--- Your task ---
Nothing outside the range is wanted. Repeat exactly the lines below from the one with "brown banana: 5 -> 4" through the one with "white fish: 2 -> 1".

--- Material supplied ---
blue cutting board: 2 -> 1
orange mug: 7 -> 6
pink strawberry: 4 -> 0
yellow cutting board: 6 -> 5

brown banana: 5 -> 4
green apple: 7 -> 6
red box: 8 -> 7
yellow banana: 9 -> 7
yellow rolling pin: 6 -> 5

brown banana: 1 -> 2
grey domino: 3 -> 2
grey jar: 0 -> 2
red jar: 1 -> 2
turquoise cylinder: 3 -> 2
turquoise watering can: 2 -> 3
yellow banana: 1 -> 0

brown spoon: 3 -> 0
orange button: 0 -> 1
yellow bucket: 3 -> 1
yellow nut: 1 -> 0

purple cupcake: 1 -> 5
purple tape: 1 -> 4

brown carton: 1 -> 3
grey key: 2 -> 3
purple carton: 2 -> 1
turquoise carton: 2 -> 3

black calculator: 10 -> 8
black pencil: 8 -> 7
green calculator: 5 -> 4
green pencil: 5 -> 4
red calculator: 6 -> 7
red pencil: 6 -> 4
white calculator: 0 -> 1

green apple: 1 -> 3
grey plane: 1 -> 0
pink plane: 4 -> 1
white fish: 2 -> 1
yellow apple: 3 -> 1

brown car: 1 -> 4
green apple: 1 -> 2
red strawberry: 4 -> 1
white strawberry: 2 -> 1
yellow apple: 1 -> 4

--- Output for this task ---
brown banana: 5 -> 4
green apple: 7 -> 6
red box: 8 -> 7
yellow banana: 9 -> 7
yellow rolling pin: 6 -> 5

brown banana: 1 -> 2
grey domino: 3 -> 2
grey jar: 0 -> 2
red jar: 1 -> 2
turquoise cylinder: 3 -> 2
turquoise watering can: 2 -> 3
yellow banana: 1 -> 0

brown spoon: 3 -> 0
orange button: 0 -> 1
yellow bucket: 3 -> 1
yellow nut: 1 -> 0

purple cupcake: 1 -> 5
purple tape: 1 -> 4

brown carton: 1 -> 3
grey key: 2 -> 3
purple carton: 2 -> 1
turquoise carton: 2 -> 3

black calculator: 10 -> 8
black pencil: 8 -> 7
green calculator: 5 -> 4
green pencil: 5 -> 4
red calculator: 6 -> 7
red pencil: 6 -> 4
white calculator: 0 -> 1

green apple: 1 -> 3
grey plane: 1 -> 0
pink plane: 4 -> 1
white fish: 2 -> 1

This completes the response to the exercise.